___ Provided data

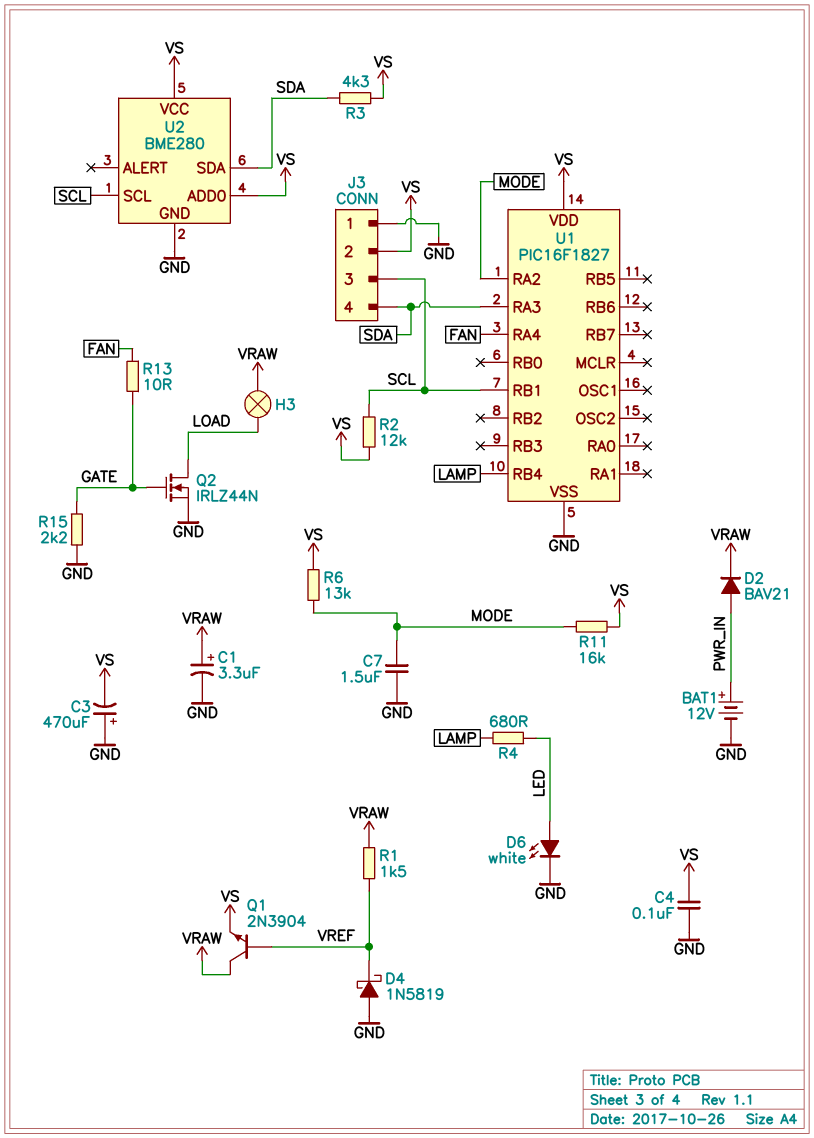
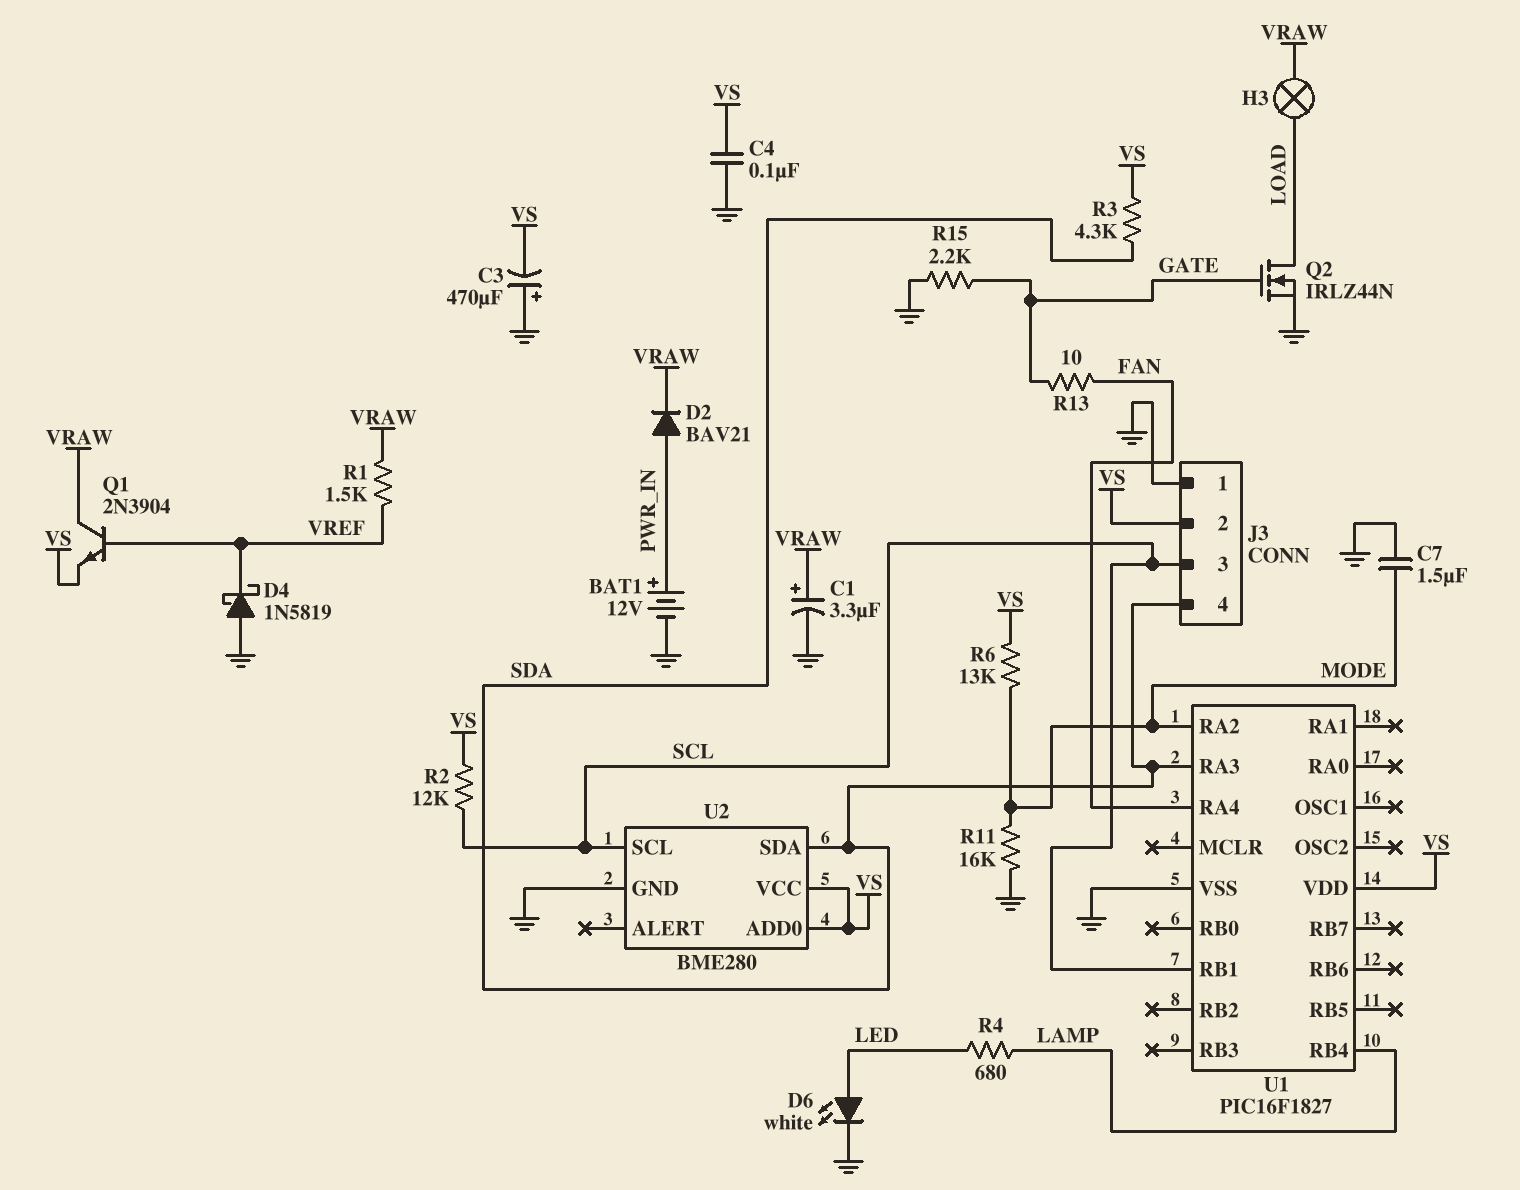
R11: 16k (MODE, VS) -> 16k (GND, MODE)

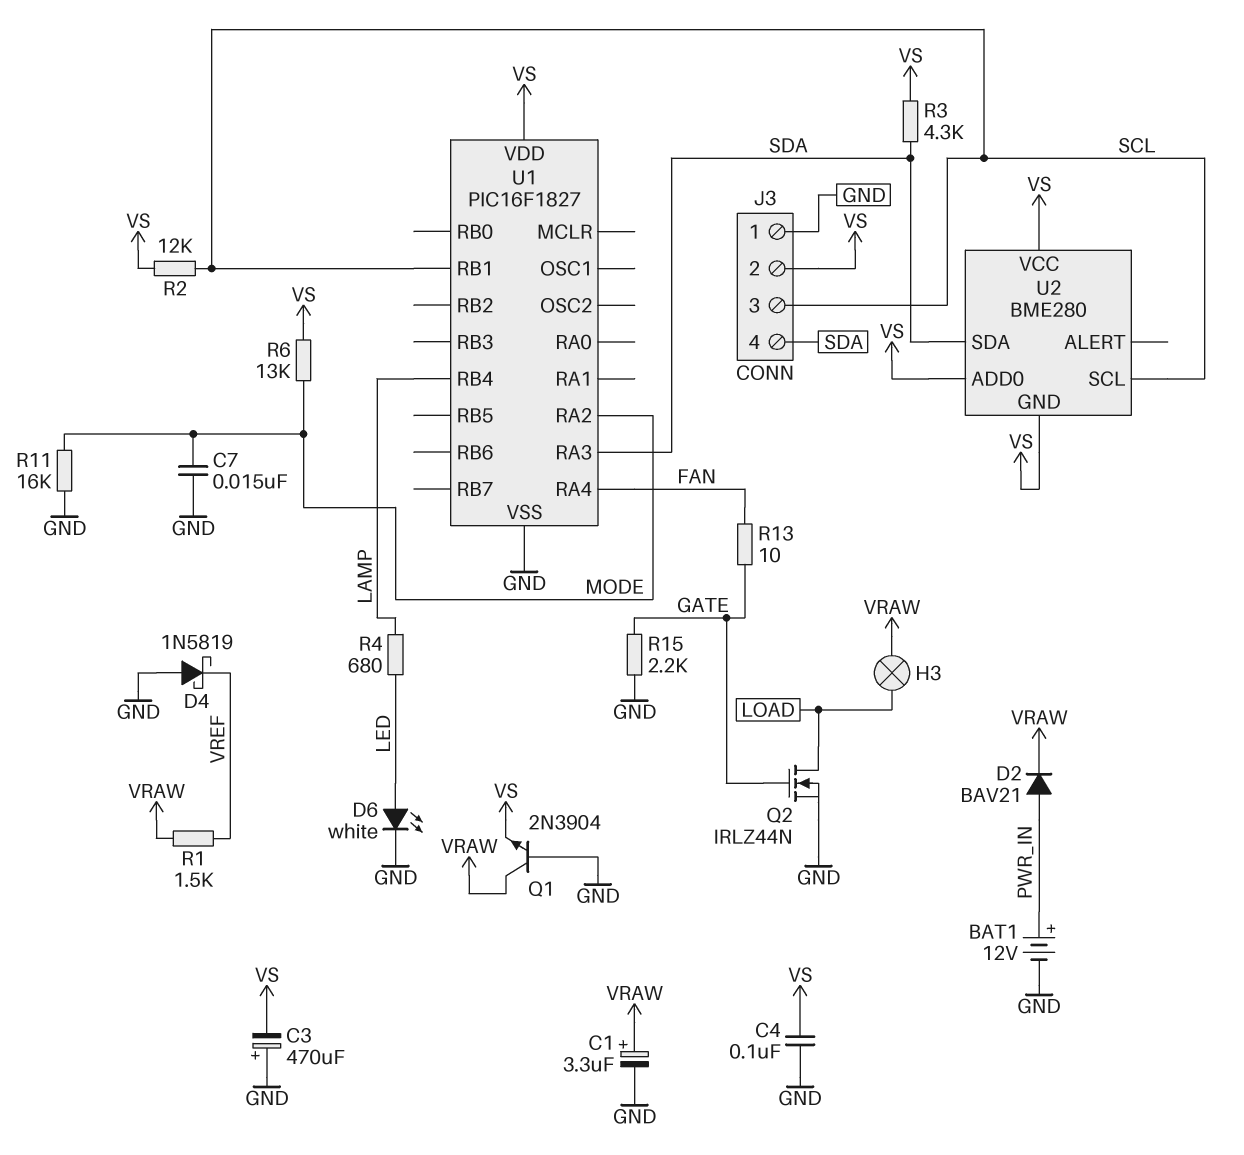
C7: 1.5uF (GND, MODE) -> 15nF (GND, MODE)
Q1: NPN 2N3904 (B VREF, C VRAW, E VS) -> NPN 2N3904 (B GND, C VRAW, E VS)
U2 pin GND: GND -> VS

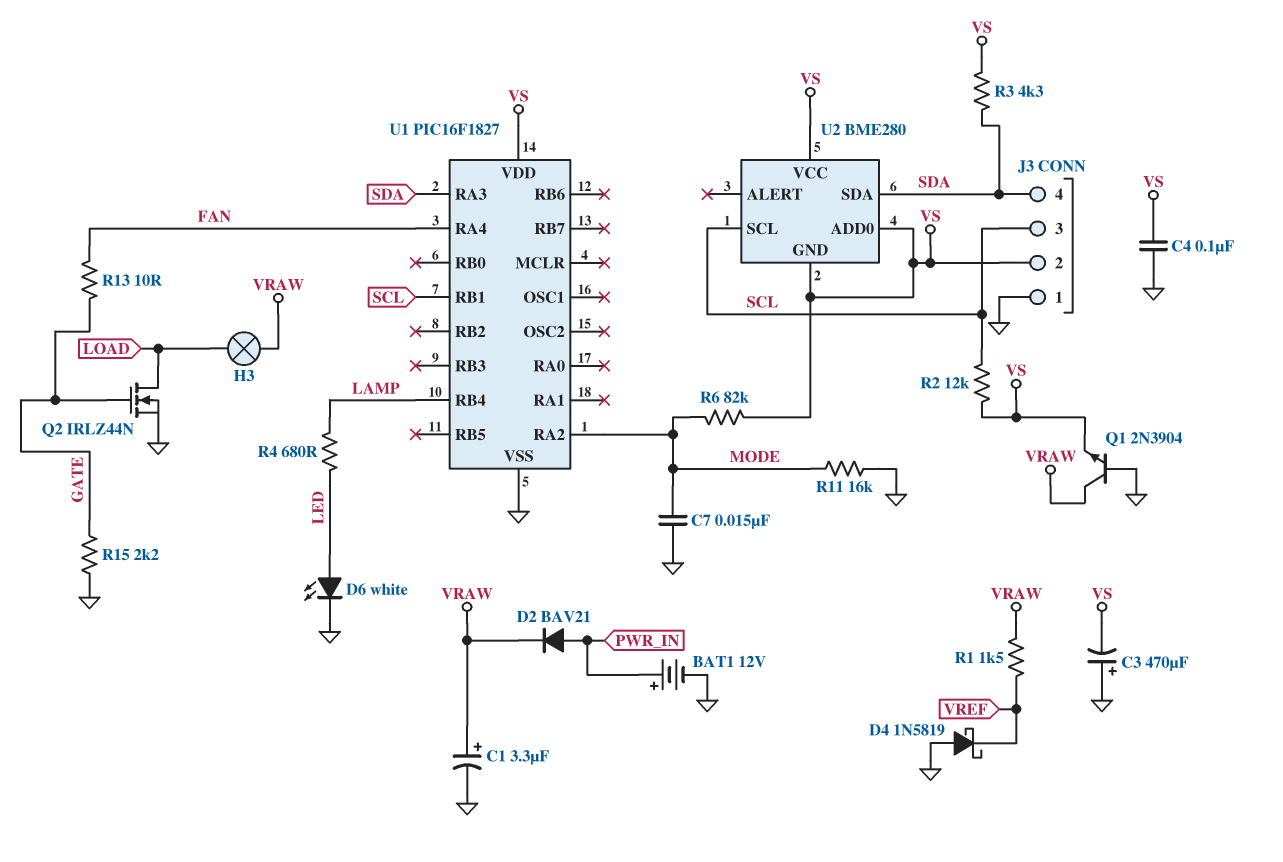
R6: 13k (MODE, VS) -> 82k (MODE, VS)

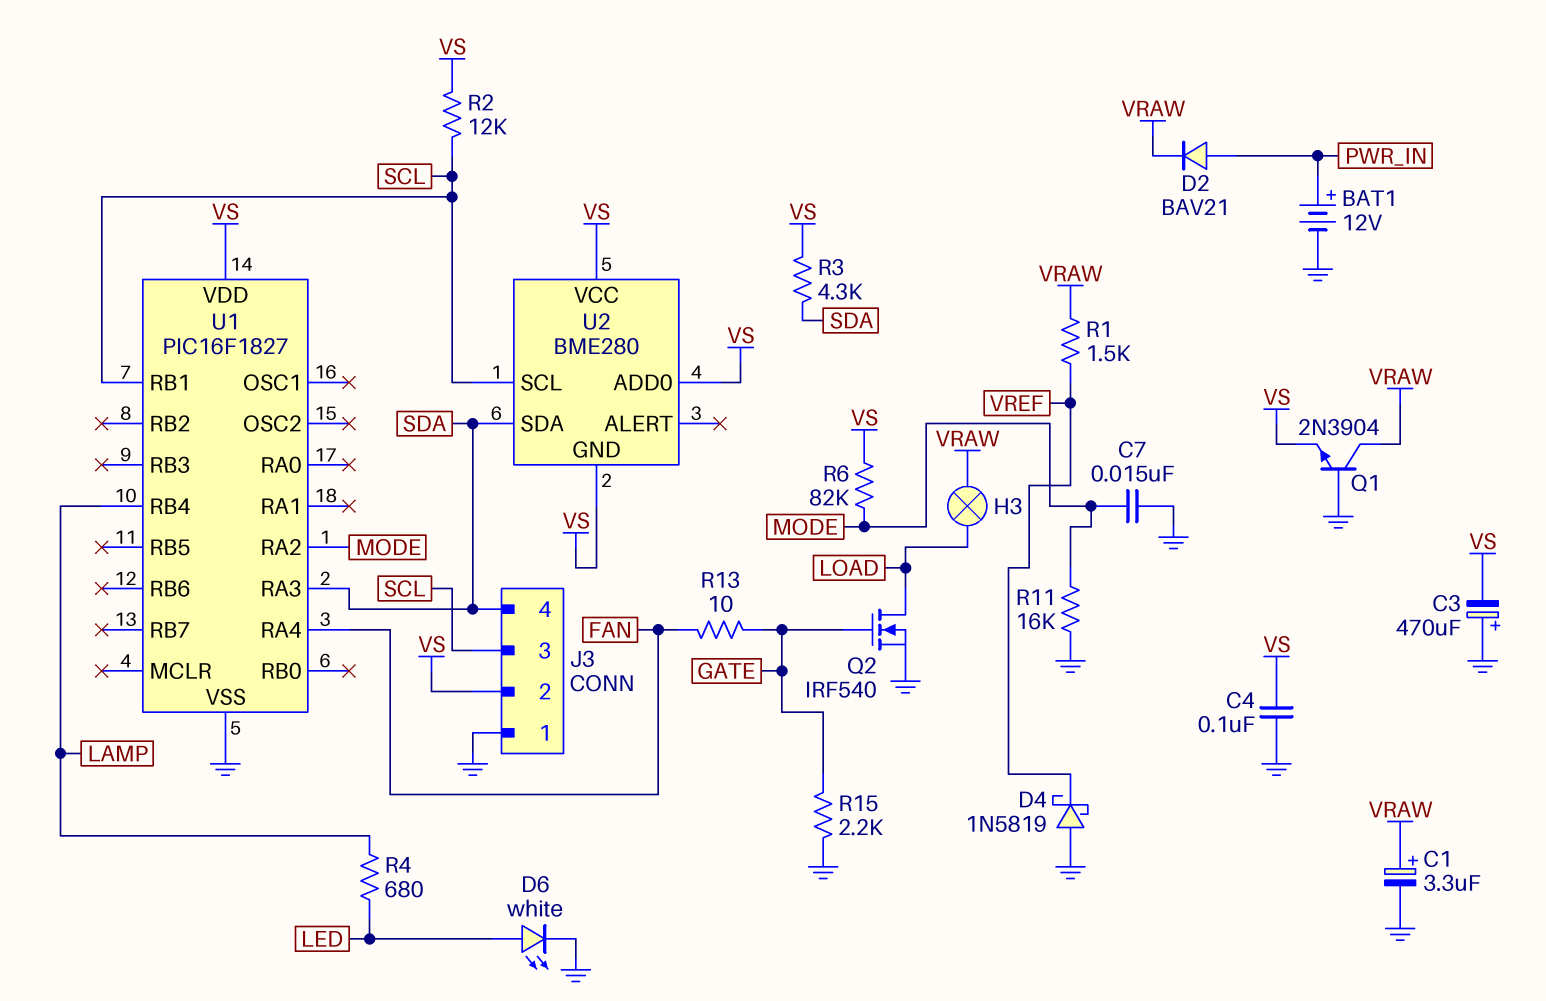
Q2: NMOS IRLZ44N (G GATE, D LOAD, S GND) -> NMOS IRF540 (G GATE, D LOAD, S GND)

______

• _Exercise description_: The reply has to reproduce every line above verbatim and contain no pictures.

• _Result of the exercise_:
R11: 16k (MODE, VS) -> 16k (GND, MODE)

C7: 1.5uF (GND, MODE) -> 15nF (GND, MODE)
Q1: NPN 2N3904 (B VREF, C VRAW, E VS) -> NPN 2N3904 (B GND, C VRAW, E VS)
U2 pin GND: GND -> VS

R6: 13k (MODE, VS) -> 82k (MODE, VS)

Q2: NMOS IRLZ44N (G GATE, D LOAD, S GND) -> NMOS IRF540 (G GATE, D LOAD, S GND)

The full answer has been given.